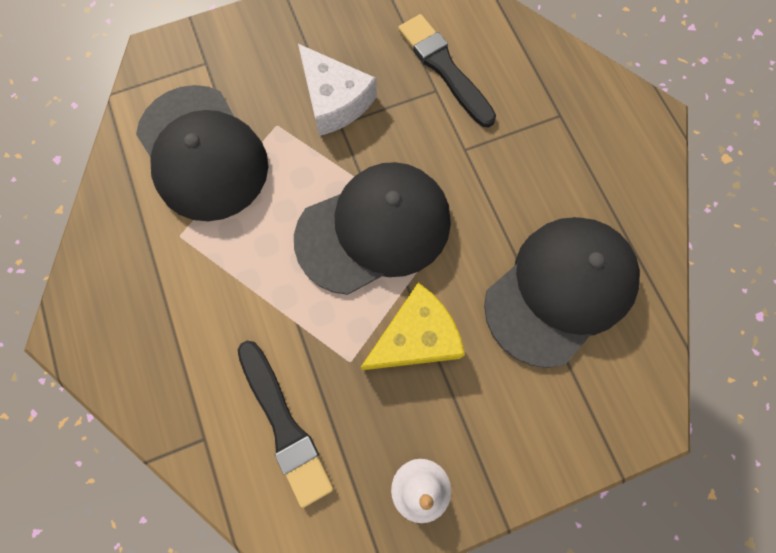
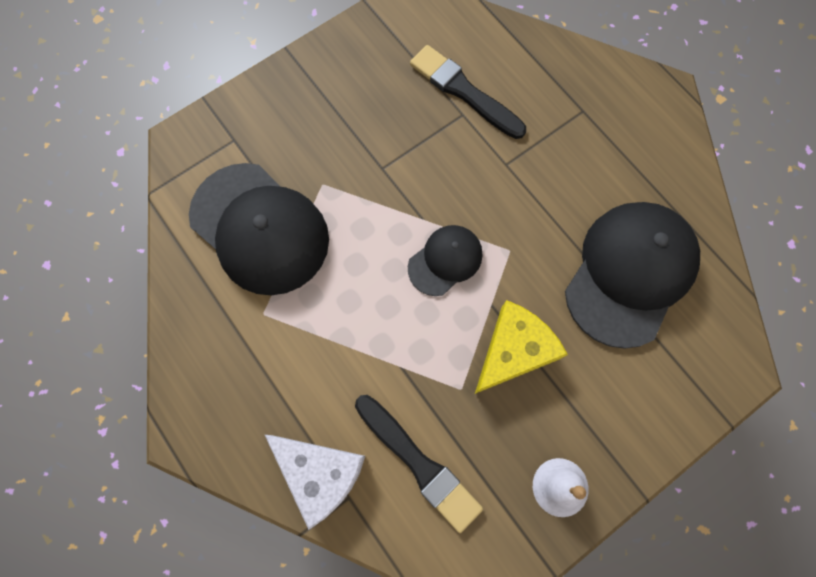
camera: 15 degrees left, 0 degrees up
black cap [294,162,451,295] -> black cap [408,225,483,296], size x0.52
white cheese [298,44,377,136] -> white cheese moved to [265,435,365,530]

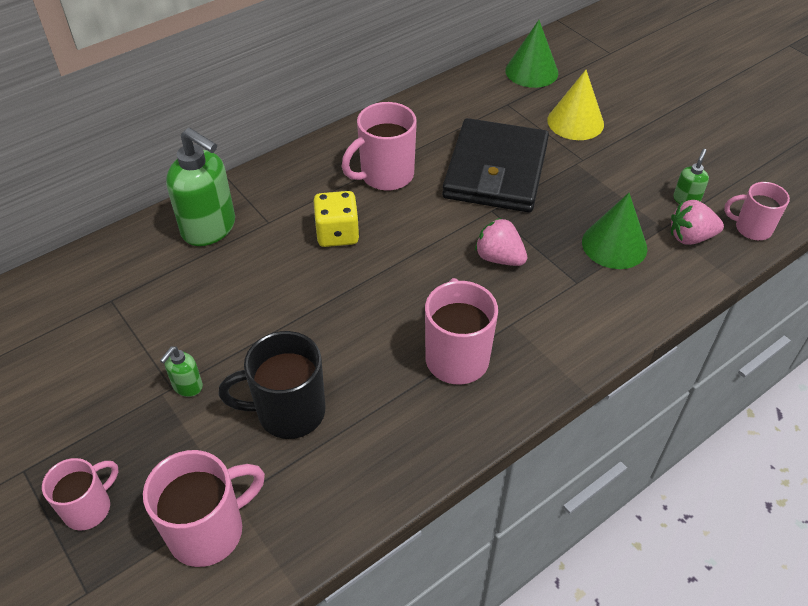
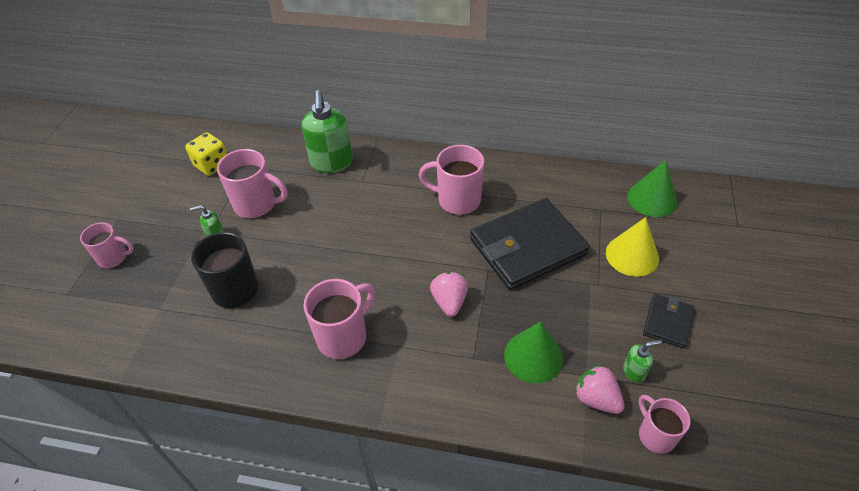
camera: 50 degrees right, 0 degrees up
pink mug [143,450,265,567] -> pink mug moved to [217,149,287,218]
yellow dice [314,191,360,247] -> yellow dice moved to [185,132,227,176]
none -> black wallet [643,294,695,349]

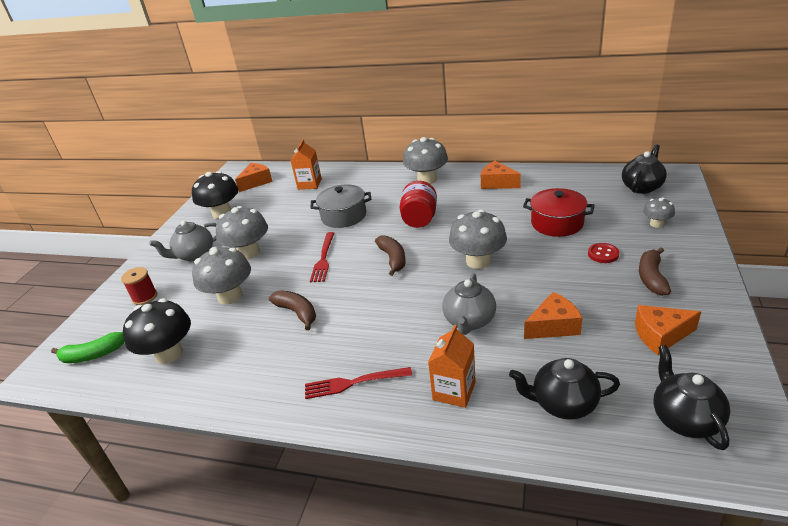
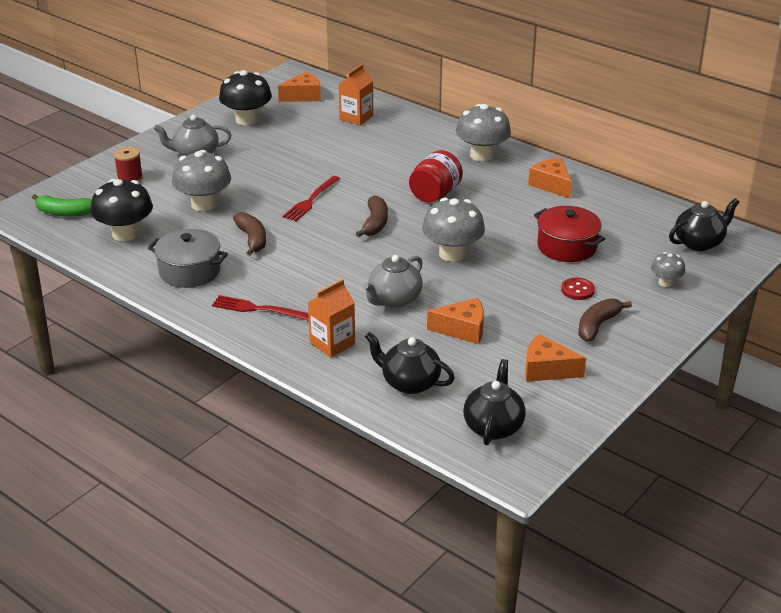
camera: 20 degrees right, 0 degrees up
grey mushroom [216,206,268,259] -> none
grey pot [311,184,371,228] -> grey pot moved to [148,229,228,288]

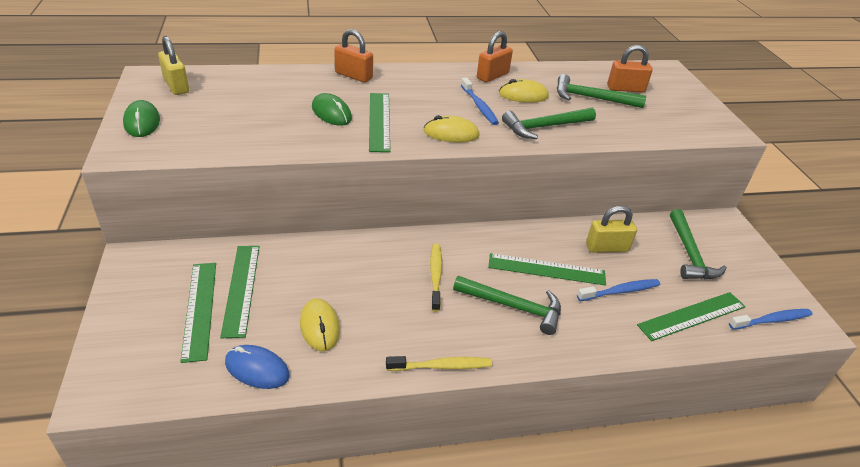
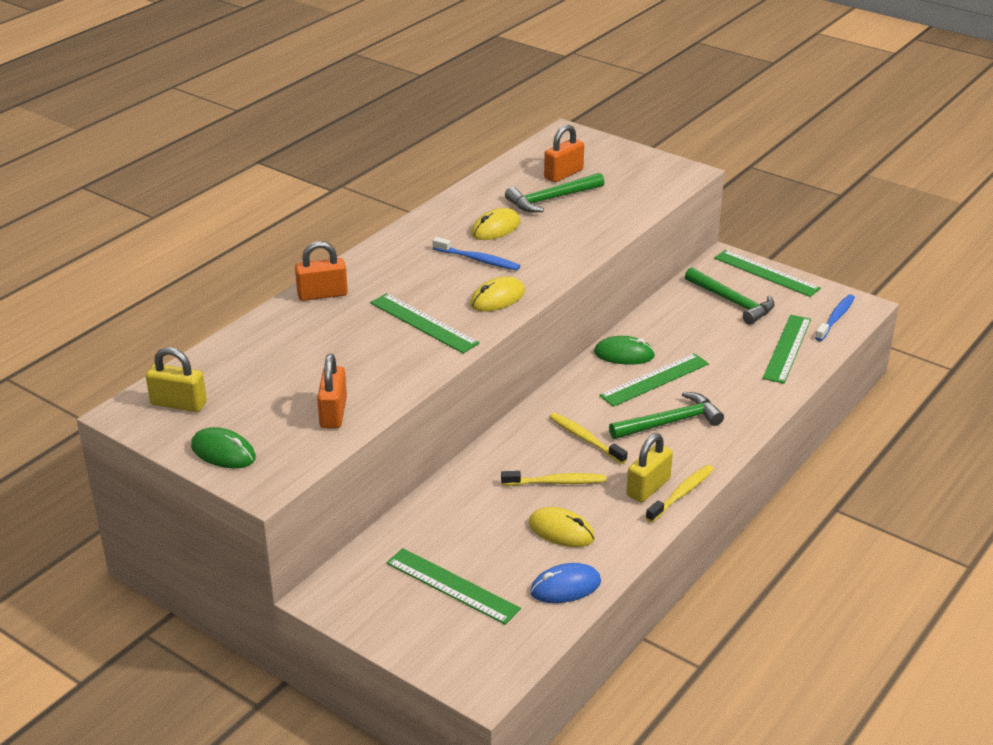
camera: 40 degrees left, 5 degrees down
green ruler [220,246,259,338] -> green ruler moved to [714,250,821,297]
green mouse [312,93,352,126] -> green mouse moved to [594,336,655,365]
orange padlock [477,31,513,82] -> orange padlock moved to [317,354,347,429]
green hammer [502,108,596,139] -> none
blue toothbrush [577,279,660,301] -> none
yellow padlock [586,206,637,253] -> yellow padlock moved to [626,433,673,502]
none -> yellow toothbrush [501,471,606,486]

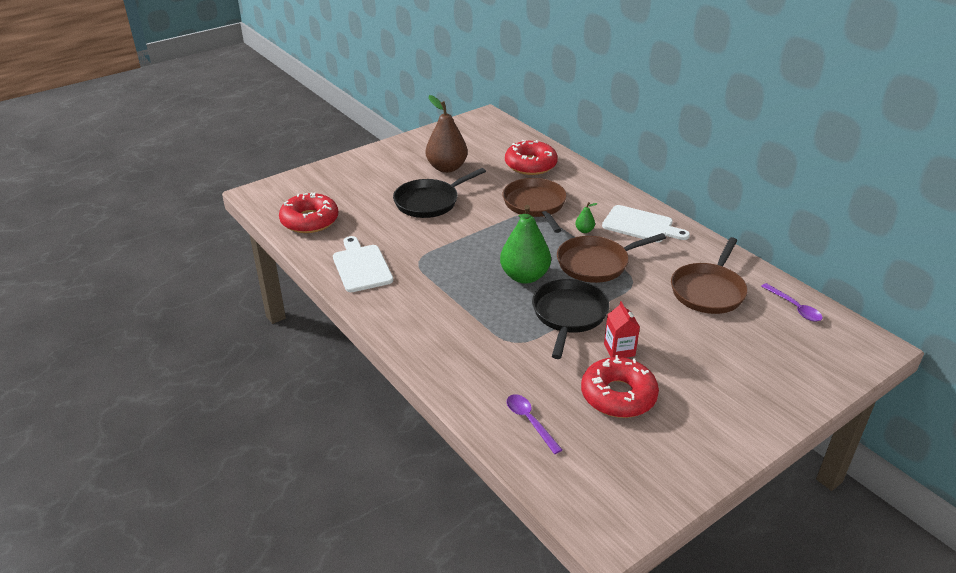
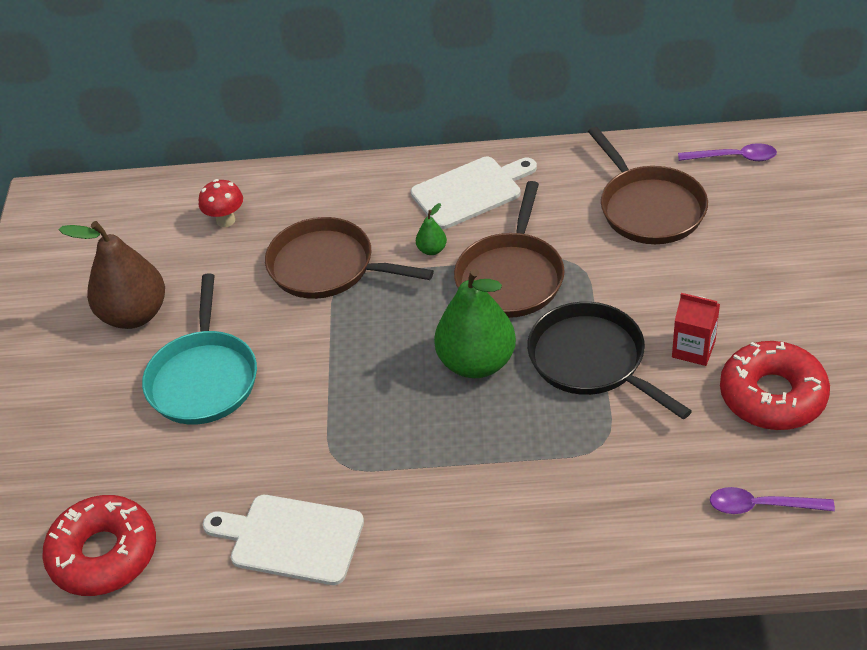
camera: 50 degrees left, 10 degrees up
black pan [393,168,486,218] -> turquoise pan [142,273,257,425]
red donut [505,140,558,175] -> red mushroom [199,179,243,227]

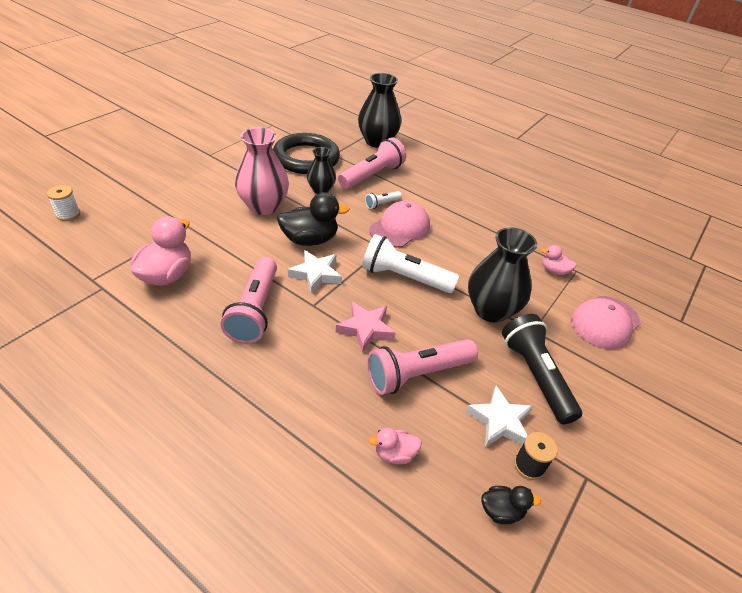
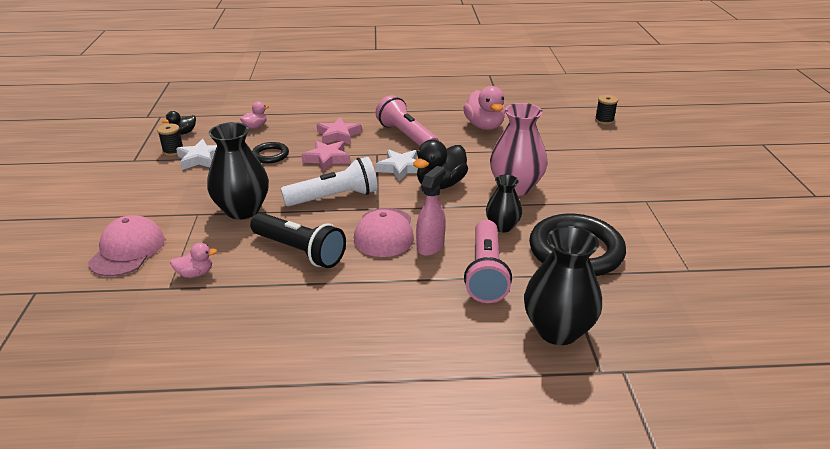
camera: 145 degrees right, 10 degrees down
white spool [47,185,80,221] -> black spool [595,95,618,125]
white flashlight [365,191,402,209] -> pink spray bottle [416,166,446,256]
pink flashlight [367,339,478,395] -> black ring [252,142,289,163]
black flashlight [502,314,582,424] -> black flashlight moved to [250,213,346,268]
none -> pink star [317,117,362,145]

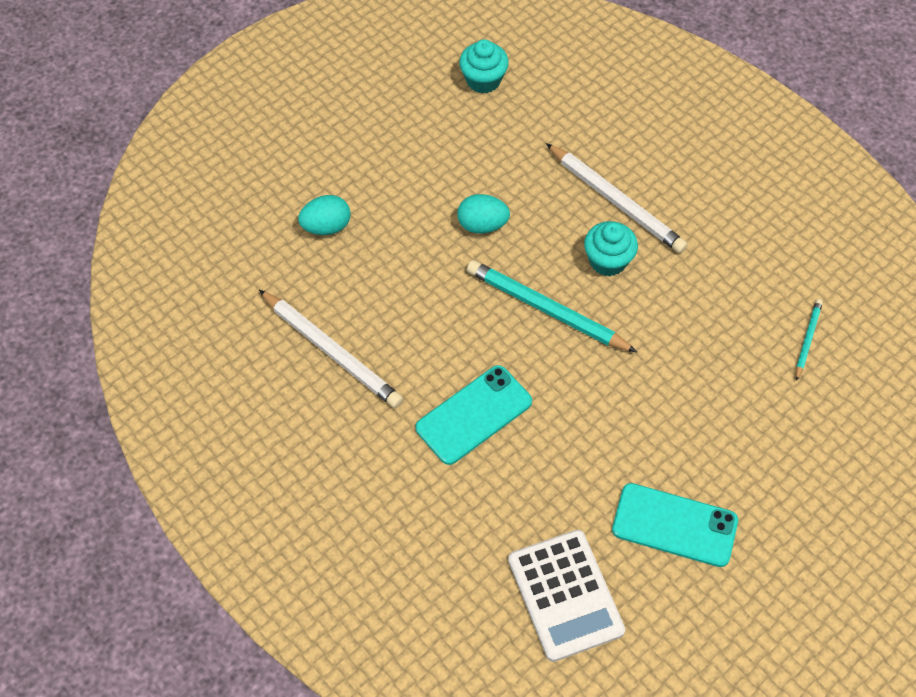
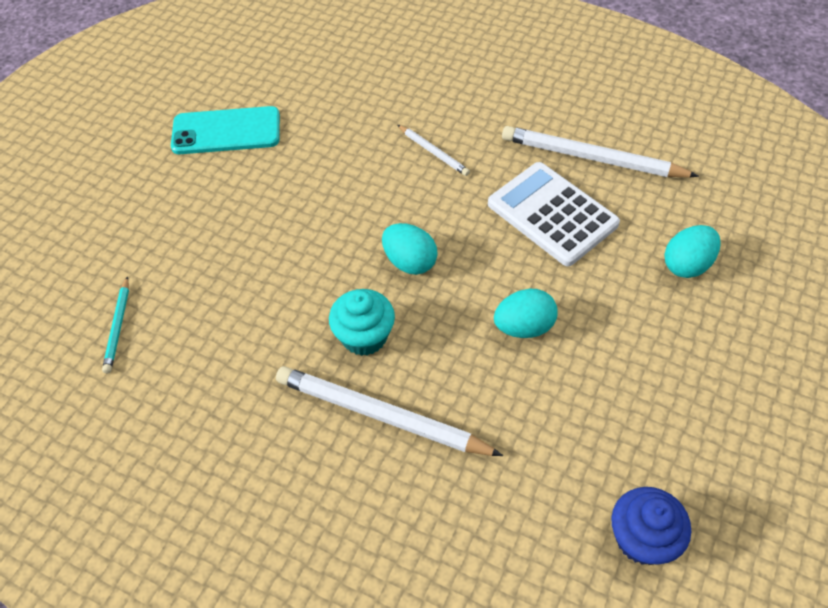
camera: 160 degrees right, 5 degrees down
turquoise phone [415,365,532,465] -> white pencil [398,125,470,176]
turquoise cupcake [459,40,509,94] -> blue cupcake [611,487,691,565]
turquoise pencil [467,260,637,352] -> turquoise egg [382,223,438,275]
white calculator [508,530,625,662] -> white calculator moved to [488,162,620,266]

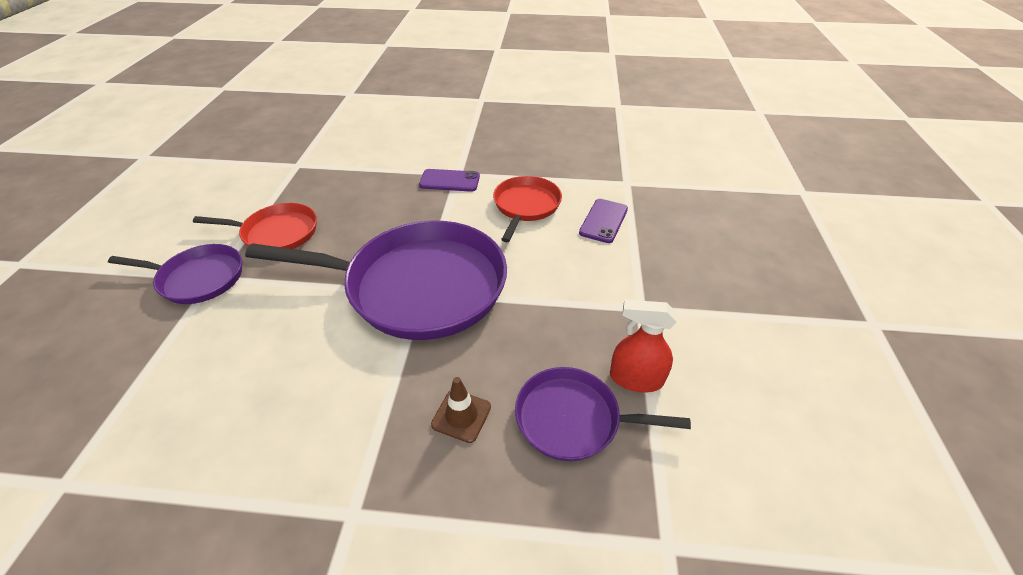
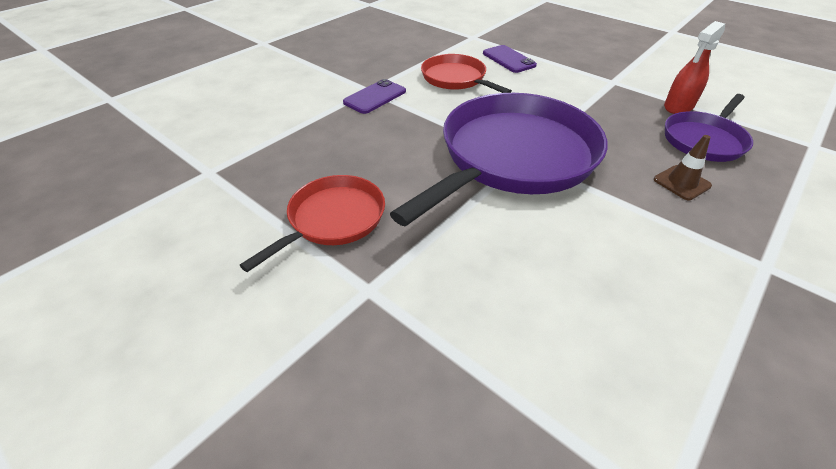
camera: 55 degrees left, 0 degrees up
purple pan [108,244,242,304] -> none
------
Your instructions → Look above for the line containing "green ruler [220,246,259,338]", then write out every line from there down to the line containing "red donut [505,140,558,175]", that line included, with no pictures.

Solution to this task →
green ruler [220,246,259,338] -> green ruler moved to [714,250,821,297]
green mouse [312,93,352,126] -> green mouse moved to [594,336,655,365]
orange padlock [477,31,513,82] -> orange padlock moved to [317,354,347,429]
green hammer [502,108,596,139] -> none
blue toothbrush [577,279,660,301] -> none
yellow padlock [586,206,637,253] -> yellow padlock moved to [626,433,673,502]
none -> yellow toothbrush [501,471,606,486]

camera: 50 degrees left, 10 degrees up
black pan [393,168,486,218] -> turquoise pan [142,273,257,425]
red donut [505,140,558,175] -> red mushroom [199,179,243,227]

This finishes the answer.